START MATERIAL TO PROCESS

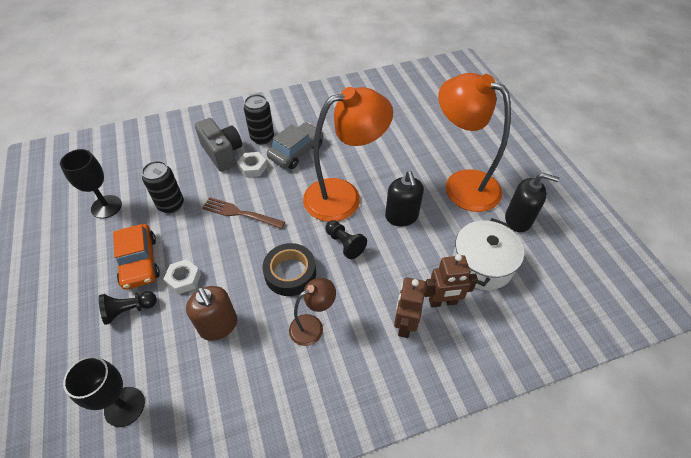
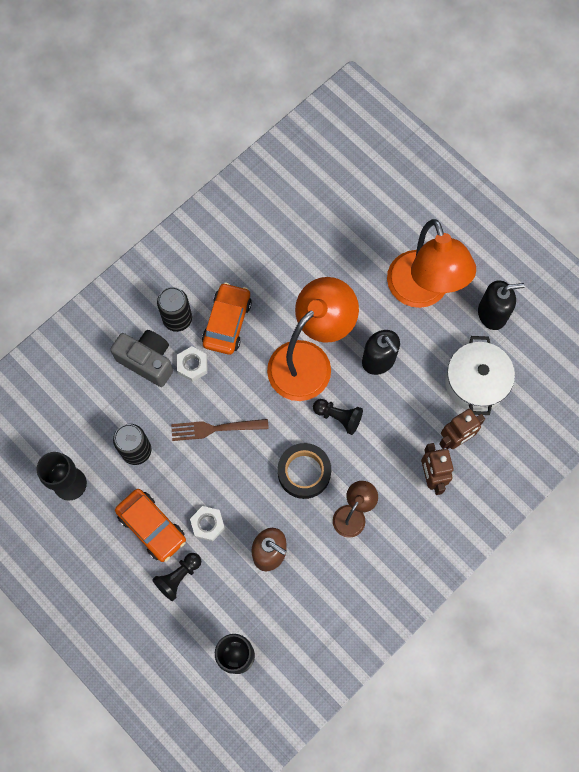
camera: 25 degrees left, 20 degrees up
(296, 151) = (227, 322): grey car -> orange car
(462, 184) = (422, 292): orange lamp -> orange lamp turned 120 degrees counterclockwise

END MATERIAL TO PROCESS
START MATERIAL TO PROCESS

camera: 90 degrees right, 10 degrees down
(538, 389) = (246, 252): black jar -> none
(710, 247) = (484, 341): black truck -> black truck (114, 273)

END MATERIAL TO PROCESS

WHAT YOU NEED TO DO.
Scan the material above for the word "orange". Copy each line where it occurs.

SOLUTION.
(296, 151) = (227, 322): grey car -> orange car
(462, 184) = (422, 292): orange lamp -> orange lamp turned 120 degrees counterclockwise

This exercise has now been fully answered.